**SUPPLIED INFORMATION**
=== Begin Enclosure ===

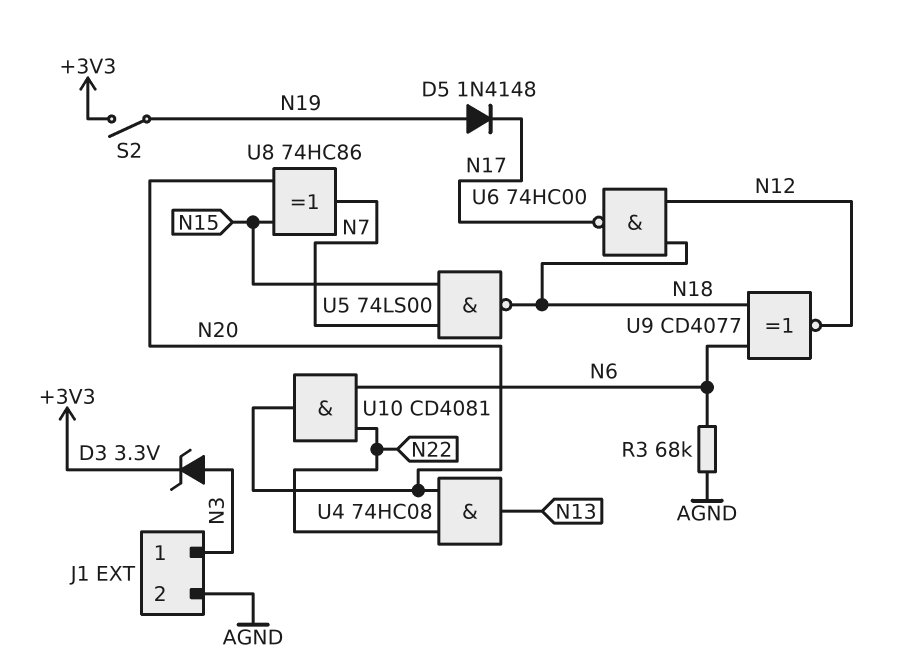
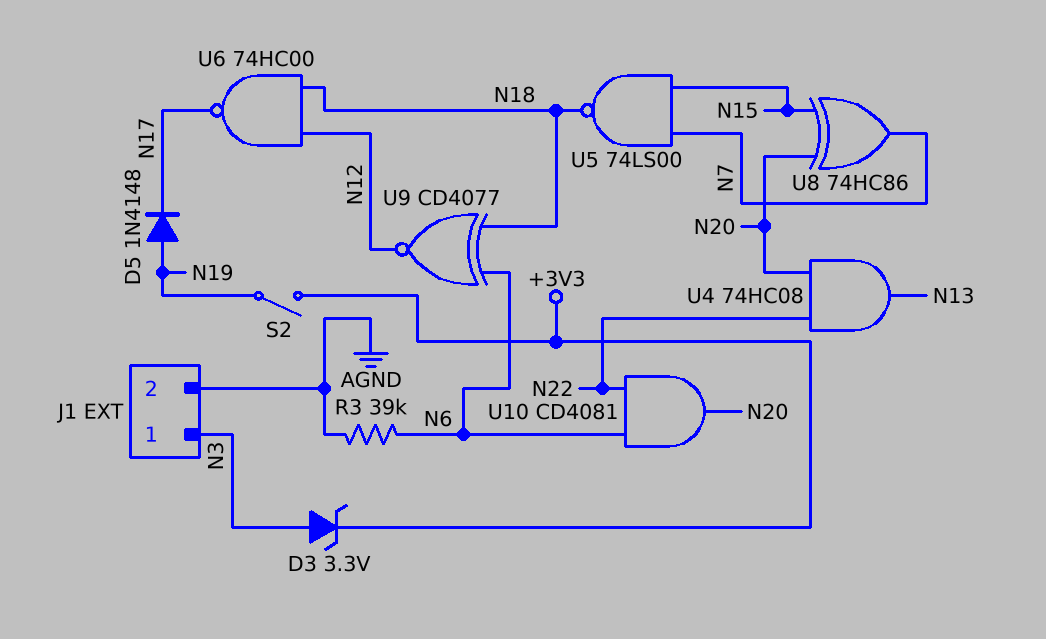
R3: 68k (AGND, N6) -> 39k (AGND, N6)

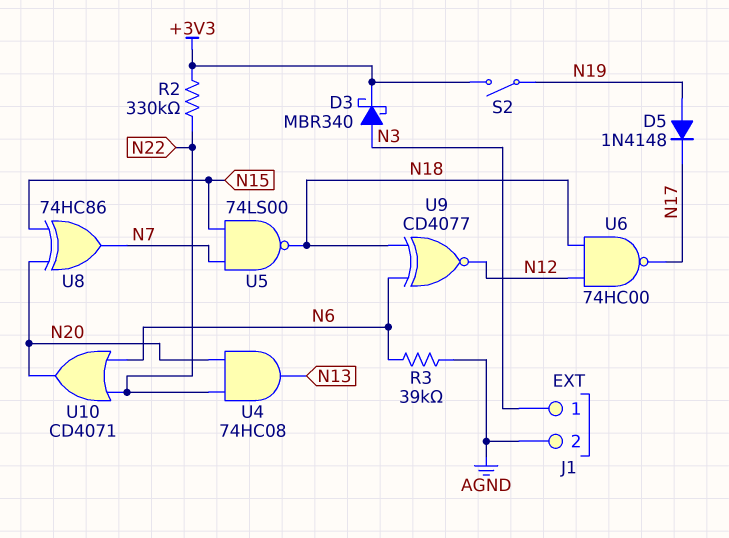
D3: zener 3.3V (A N3, K +3V3) -> schottky MBR340 (A N3, K +3V3)
R2: none -> 330k (+3V3, N22)
U10: AND CD4081 (in N6, in N22, out N20) -> OR CD4071 (in N6, in N22, out N20)

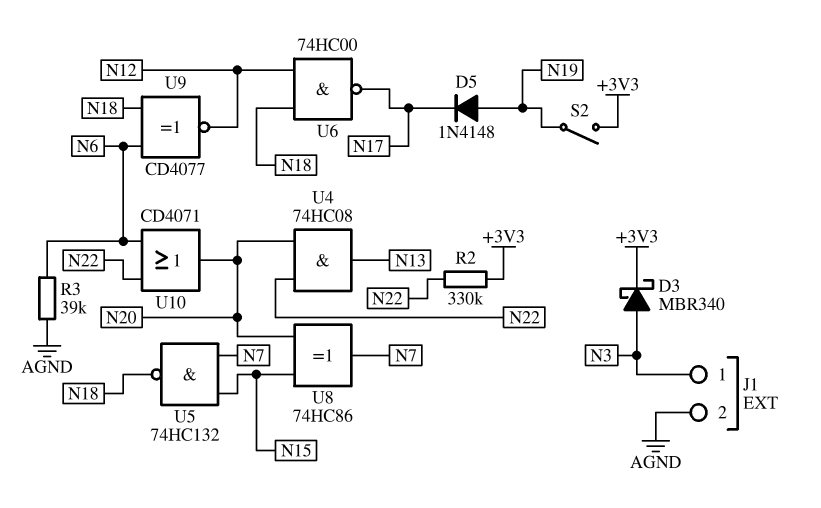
U5: NAND 74LS00 (in N7, in N15, out N18) -> NAND 74HC132 (in N7, in N15, out N18)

=== End Enclosure ===

**WORK TO BE COMPLETED**
Copy every line of the records exactly as it is written, but not the pictures.

**COMPLETED EXERCISE**
R3: 68k (AGND, N6) -> 39k (AGND, N6)

D3: zener 3.3V (A N3, K +3V3) -> schottky MBR340 (A N3, K +3V3)
R2: none -> 330k (+3V3, N22)
U10: AND CD4081 (in N6, in N22, out N20) -> OR CD4071 (in N6, in N22, out N20)

U5: NAND 74LS00 (in N7, in N15, out N18) -> NAND 74HC132 (in N7, in N15, out N18)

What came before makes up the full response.